---------- PROVIDED INFORMATION ----------

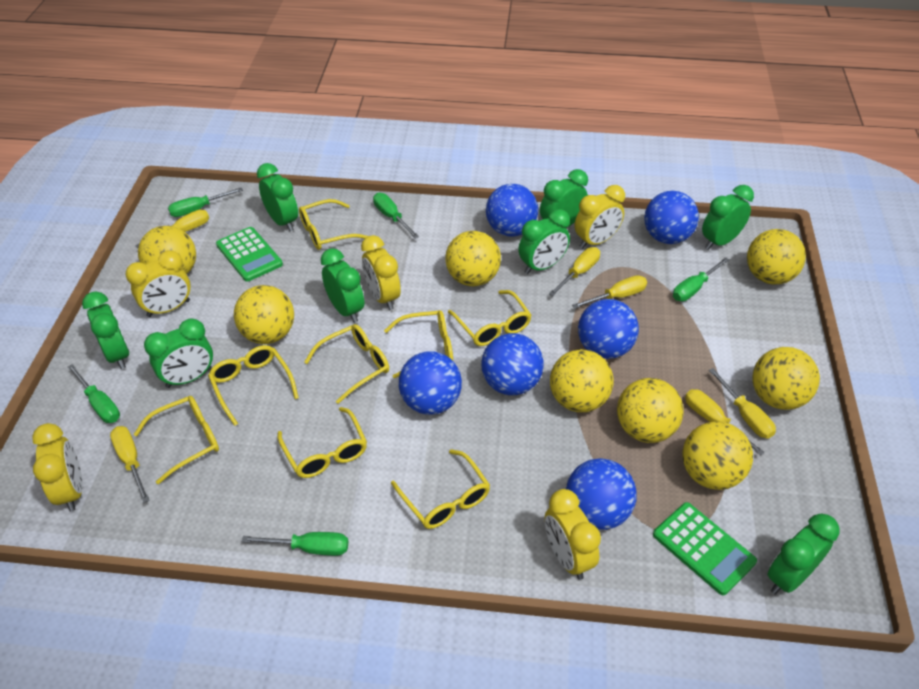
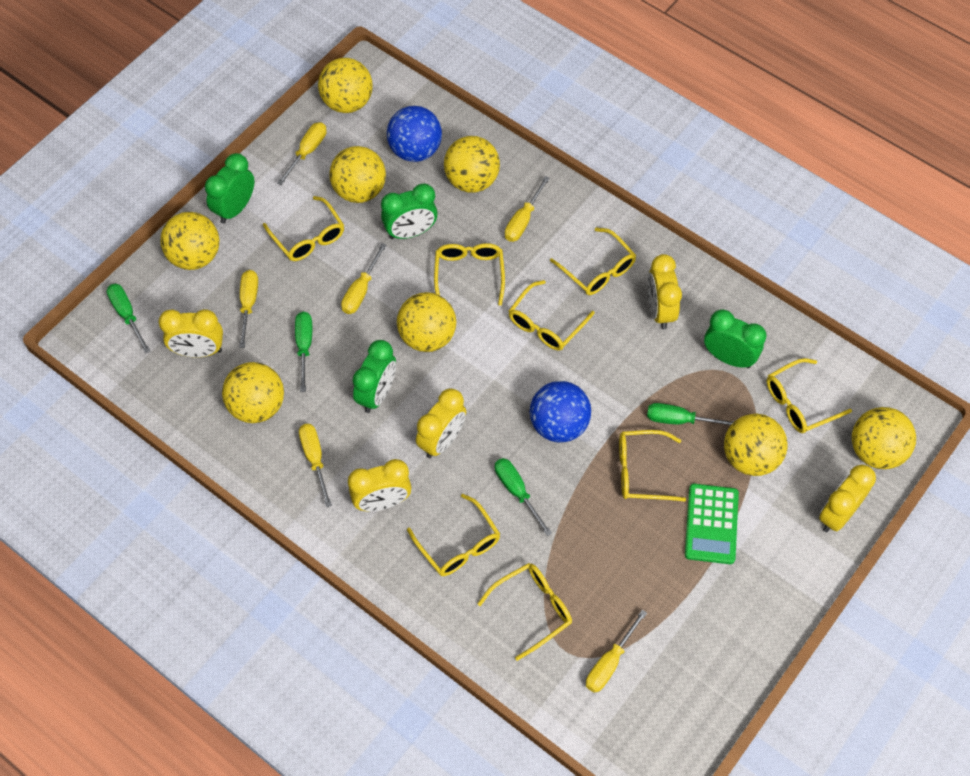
blue ball: 6 -> 2
green calculator: 2 -> 1
green clock: 8 -> 4
green screwdriver: 5 -> 4

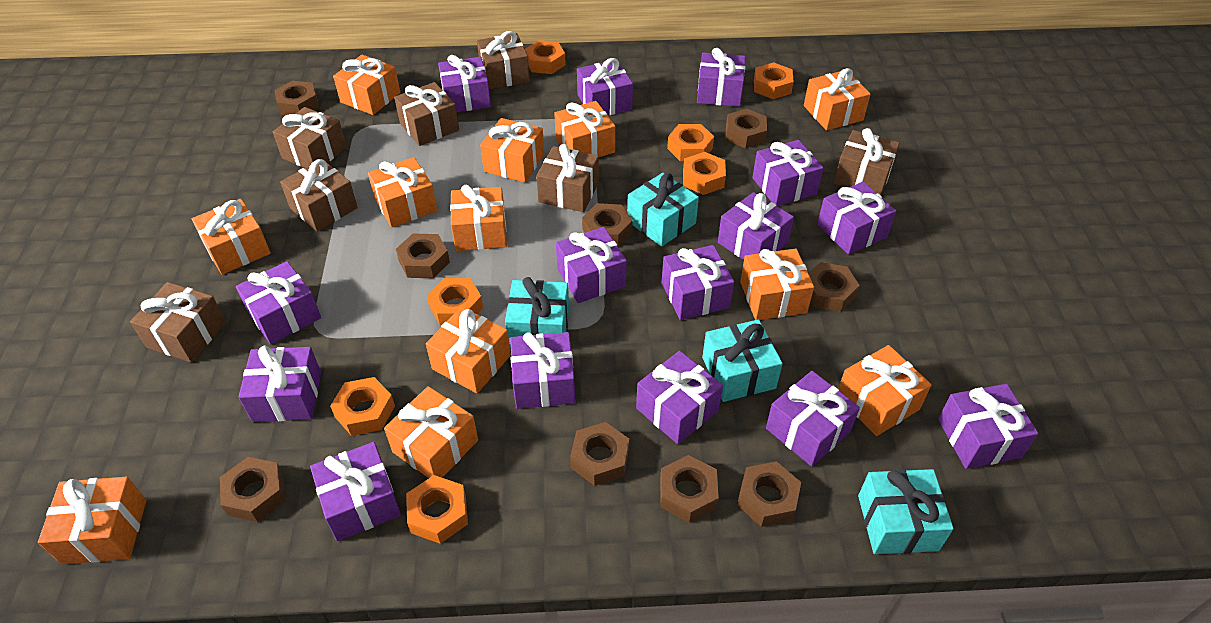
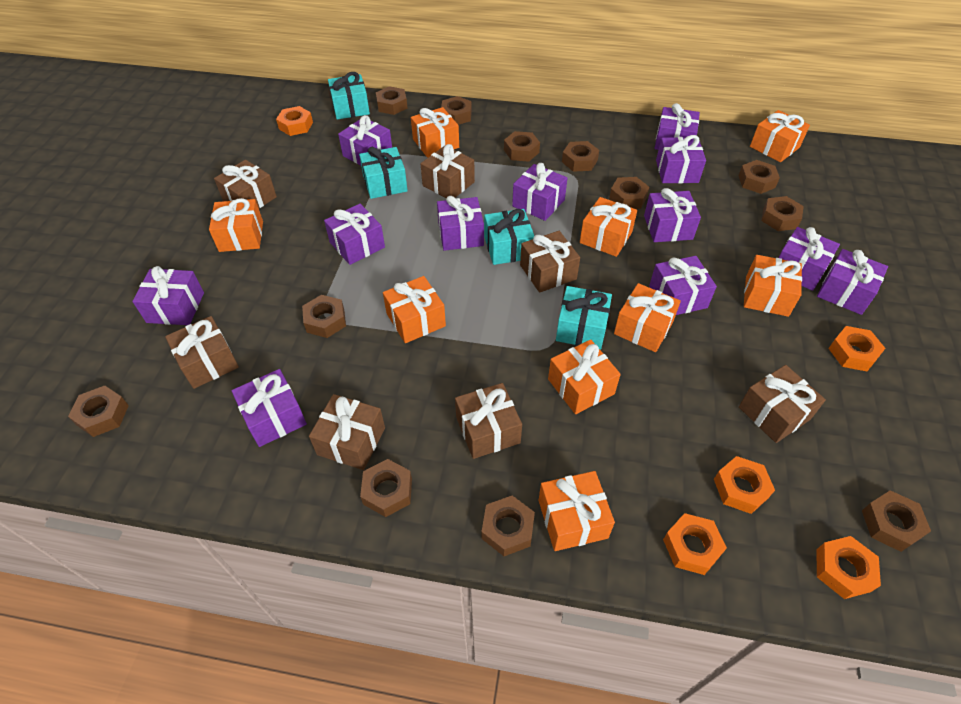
brown nut: 9 -> 12
orange gift: 12 -> 9
orange nut: 7 -> 5
purple gift: 15 -> 12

----------

HOW TO COMPLETE THIS TASK: Copy the records exactly, leaving out every picture.

OUTPUT OF THE TASK:
blue ball: 6 -> 2
green calculator: 2 -> 1
green clock: 8 -> 4
green screwdriver: 5 -> 4

brown nut: 9 -> 12
orange gift: 12 -> 9
orange nut: 7 -> 5
purple gift: 15 -> 12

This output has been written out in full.